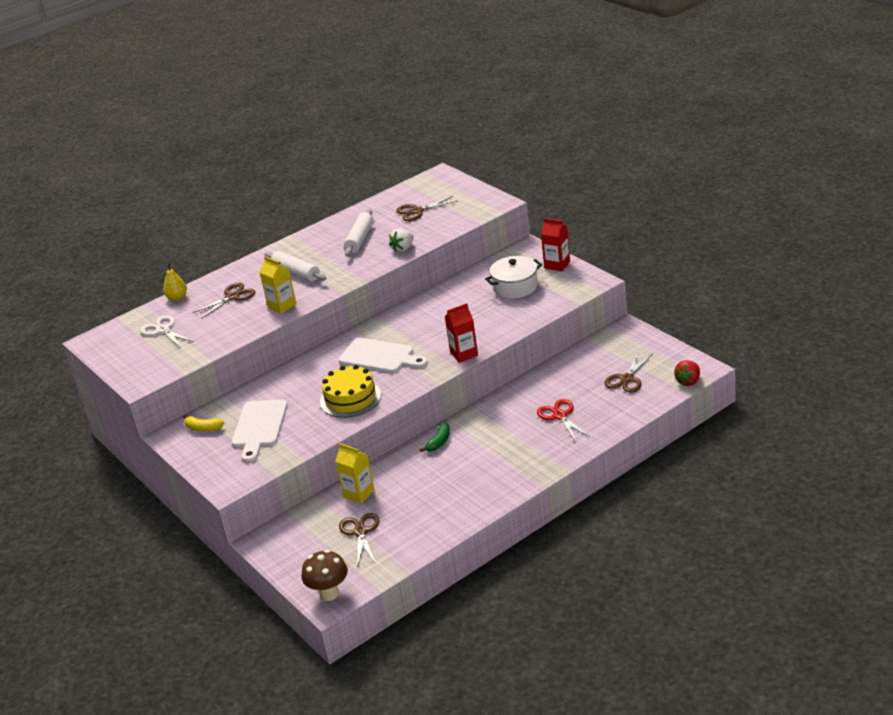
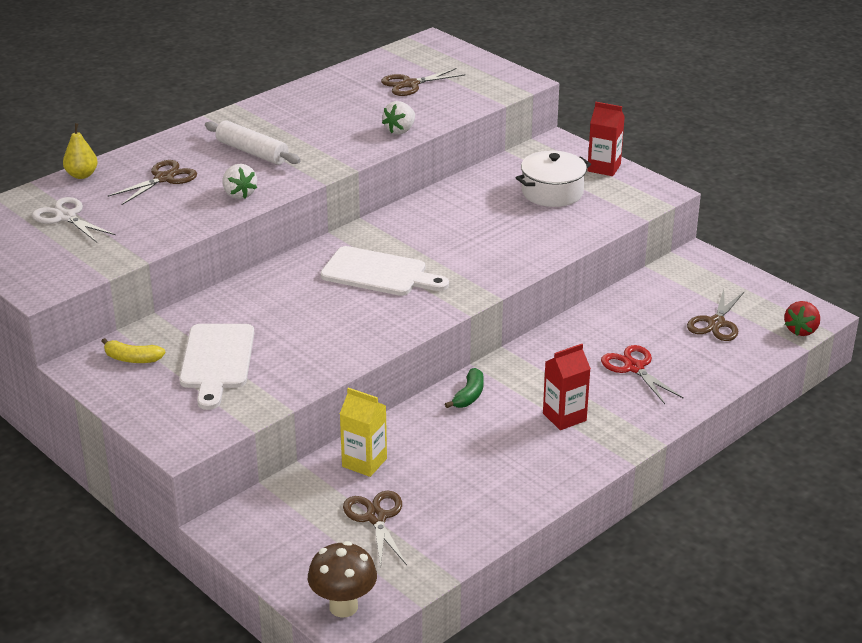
camera: 10 degrees left, 0 degrees up
(282, 306) = (239, 194): yellow carton -> white strawberry
(350, 398) = (346, 327): yellow cake -> none
(360, 239) = (336, 114): white rolling pin -> none
(464, 354) = (498, 276): red carton -> red carton (564, 417)

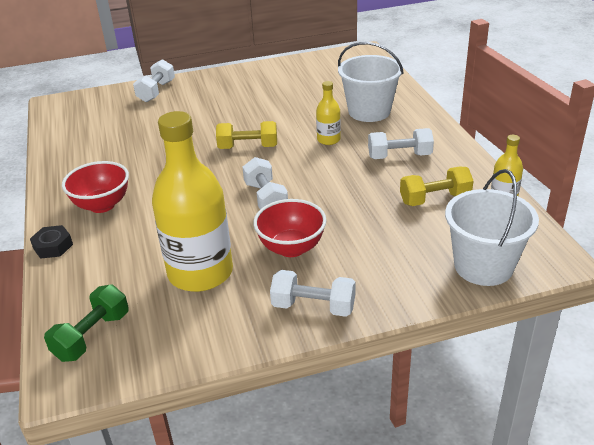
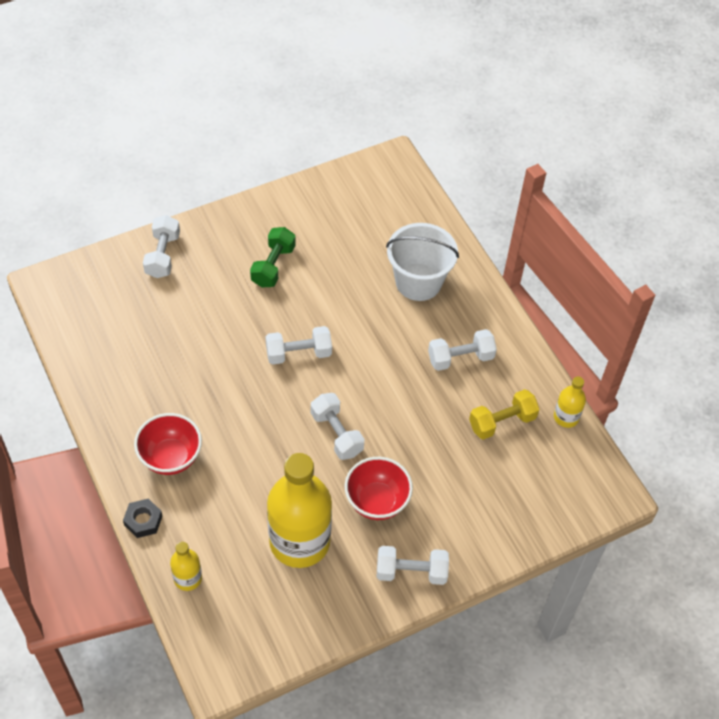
camera: 15 degrees left, 20 degrees up
(92, 336) = (225, 626): green dumbbell -> green dumbbell (273, 266)
(248, 147) = (298, 353): yellow dumbbell -> white dumbbell
(328, 140) = (382, 335): yellow bottle -> yellow bottle (188, 578)
(483, 266) = (552, 508): white bucket -> none

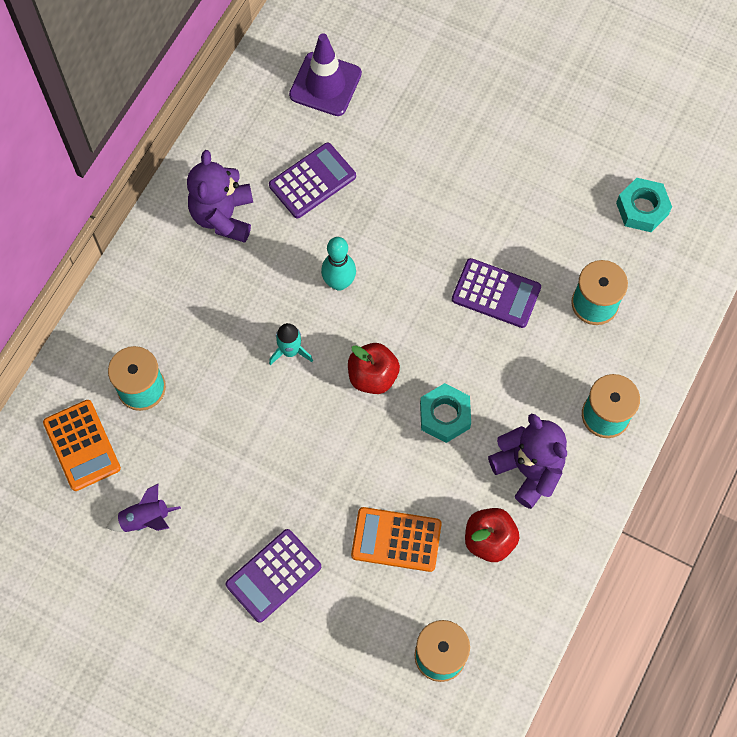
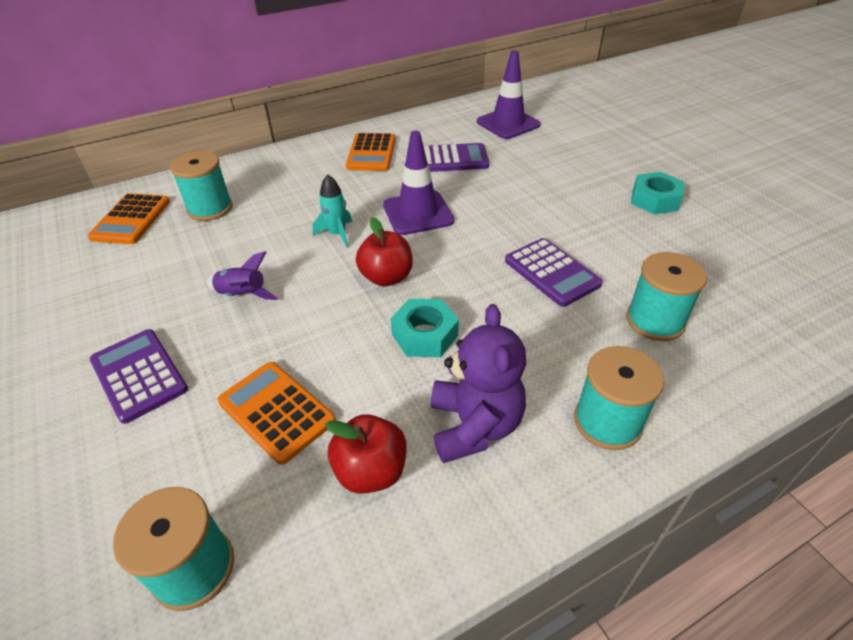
camera: 35 degrees right, 25 degrees down
(145, 519) = (106, 280): purple rocket -> purple rocket (242, 295)
(223, 216) = (371, 153): purple teddy bear -> orange calculator
(273, 575) = (139, 375): purple calculator -> purple calculator turned 60 degrees clockwise
(339, 282) = (418, 213): turquoise bowling pin -> purple traffic cone
(642, 209) = (752, 275): turquoise nut -> turquoise nut (654, 200)

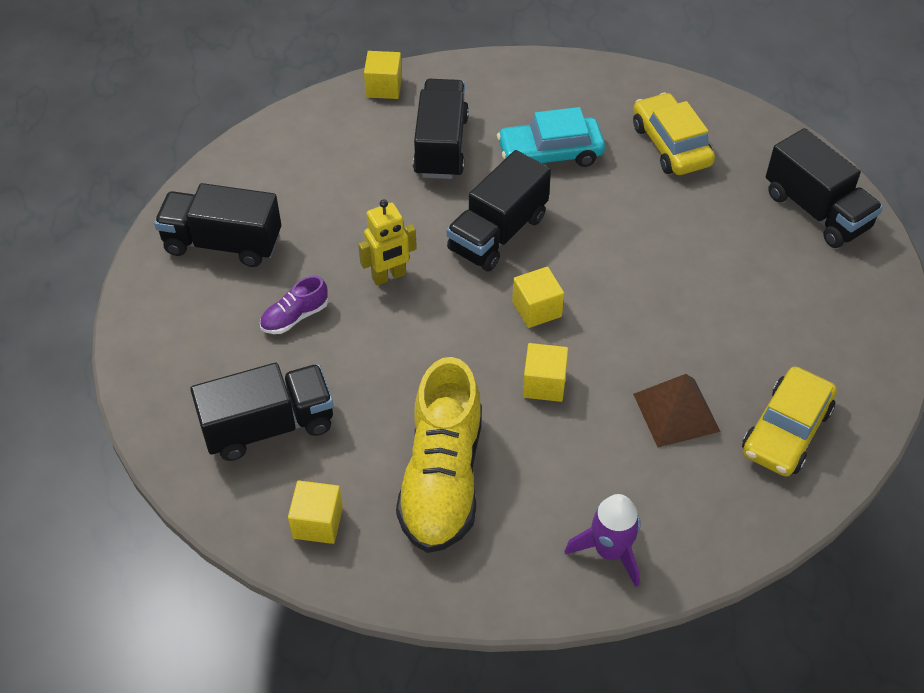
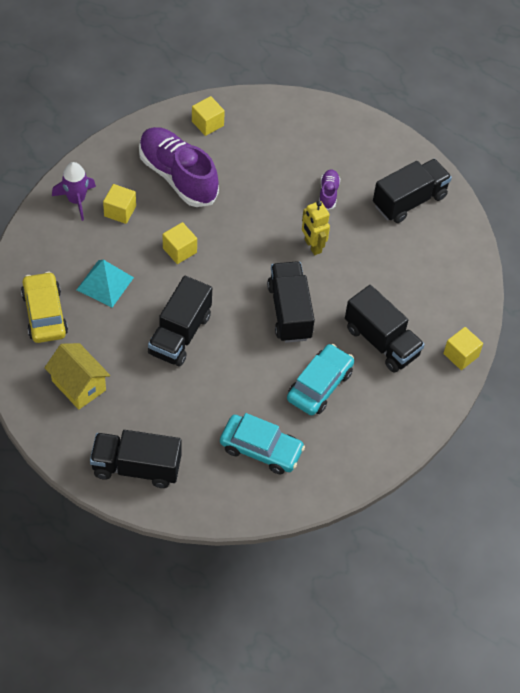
camera: 130 degrees right, 5 degrees up
(268, 426) = (275, 142): black truck -> black truck (180, 334)
(389, 276) = (312, 246): yellow robot -> yellow robot turned 45 degrees counterclockwise
(442, 478) = (178, 176): yellow shoe -> purple shoe
(537, 309) = (223, 285): yellow cube -> yellow cube (120, 211)
(670, 145) = (261, 449): yellow car -> turquoise car
(676, 412) = (105, 283): brown pyramid -> turquoise pyramid
(812, 324) = (79, 385): none -> yellow house

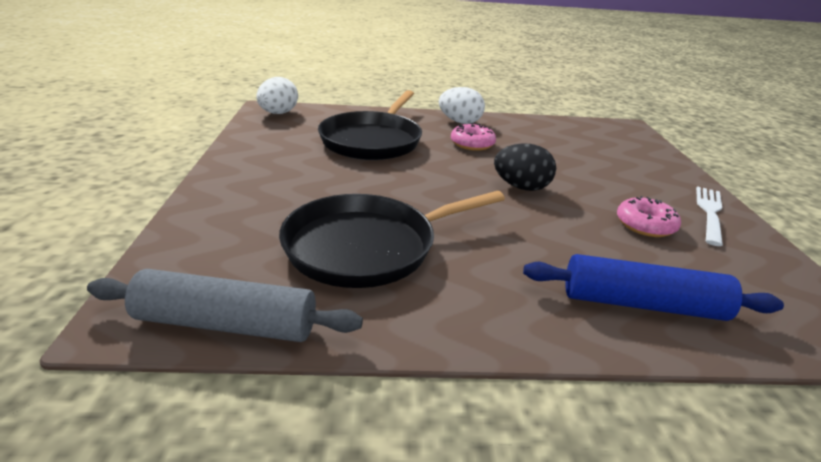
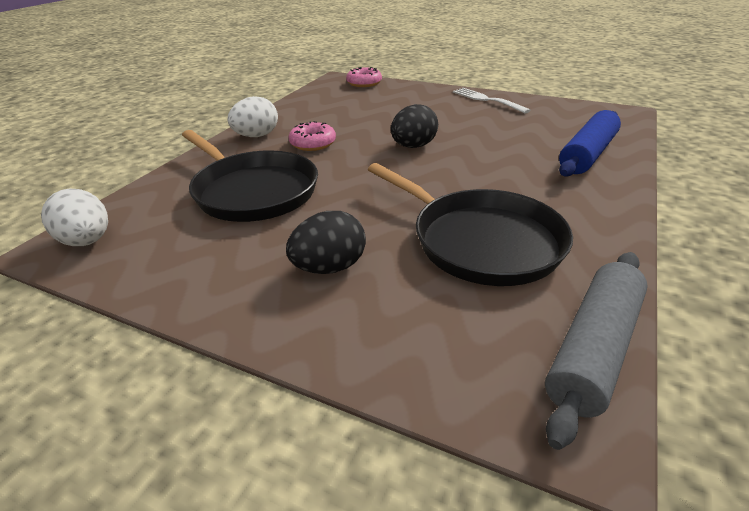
camera: 60 degrees left, 5 degrees up
(289, 187) = (329, 267): none -> black egg
(367, 246) = (480, 241): black pan -> black pan turned 45 degrees counterclockwise
(645, 225) = (494, 123): pink donut -> pink donut (364, 83)

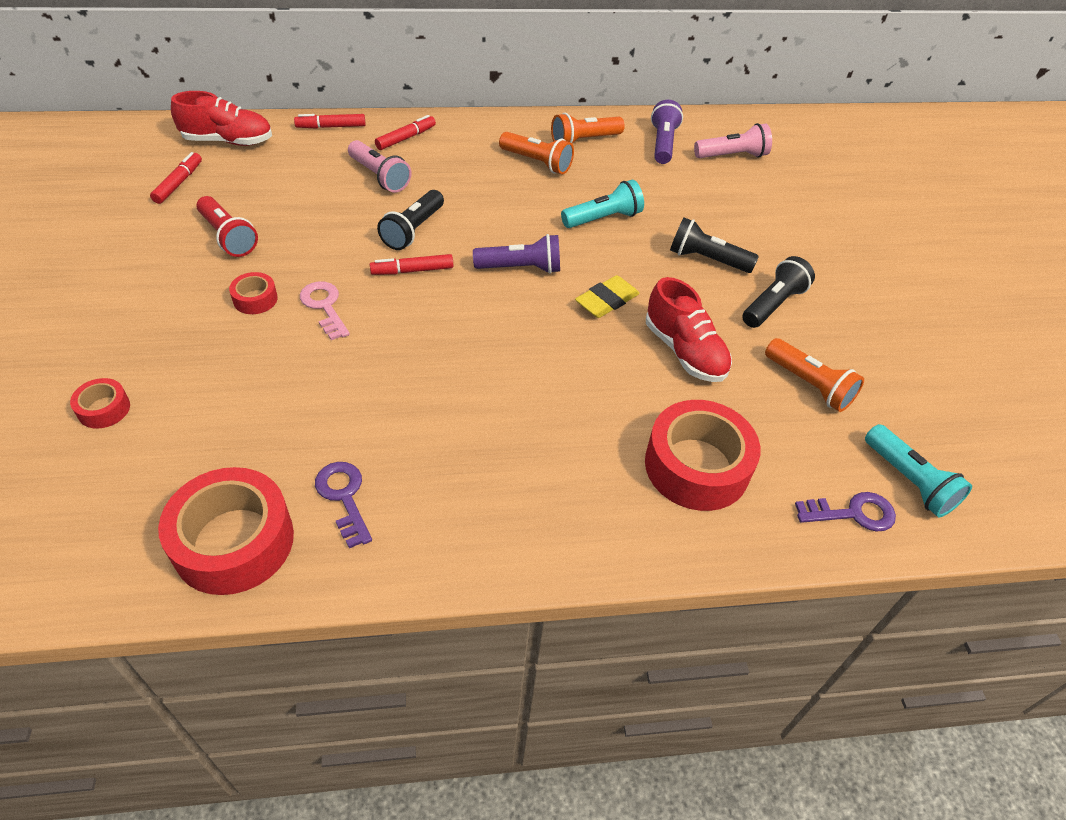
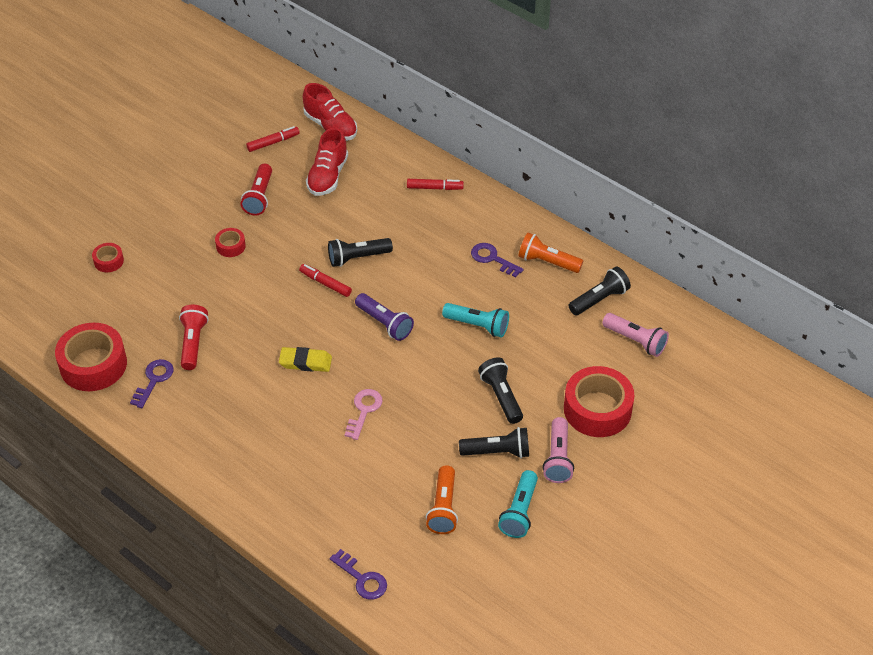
camera: 50 degrees right, 0 degrees up
(324, 307) = (257, 274): pink key -> pink key (364, 410)
(331, 127) = (401, 151): red marker -> none
(340, 422) = (193, 343): none -> red flashlight
(379, 177) = (384, 207): pink flashlight -> pink flashlight (558, 458)
(537, 162) = (492, 259): orange flashlight -> purple key
(606, 301) = (404, 377): yellow eraser -> yellow eraser (305, 362)
(663, 143) = (599, 299): purple flashlight -> black flashlight
(684, 351) = (403, 437): red shoe -> red shoe (328, 176)
(696, 466) = (321, 495): red tape -> red tape (597, 409)
(909, 481) = (416, 592): turquoise flashlight -> turquoise flashlight (519, 512)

_____

* **ASSIGNMENT**
Working through the records above, copy each line in which "purple" is found.

* **WORKED SOLUTION**
(145, 519) = (106, 280): purple rocket -> purple rocket (242, 295)
(223, 216) = (371, 153): purple teddy bear -> orange calculator
(273, 575) = (139, 375): purple calculator -> purple calculator turned 60 degrees clockwise
(339, 282) = (418, 213): turquoise bowling pin -> purple traffic cone
(442, 478) = (178, 176): yellow shoe -> purple shoe
(537, 162) = (492, 259): orange flashlight -> purple key
(663, 143) = (599, 299): purple flashlight -> black flashlight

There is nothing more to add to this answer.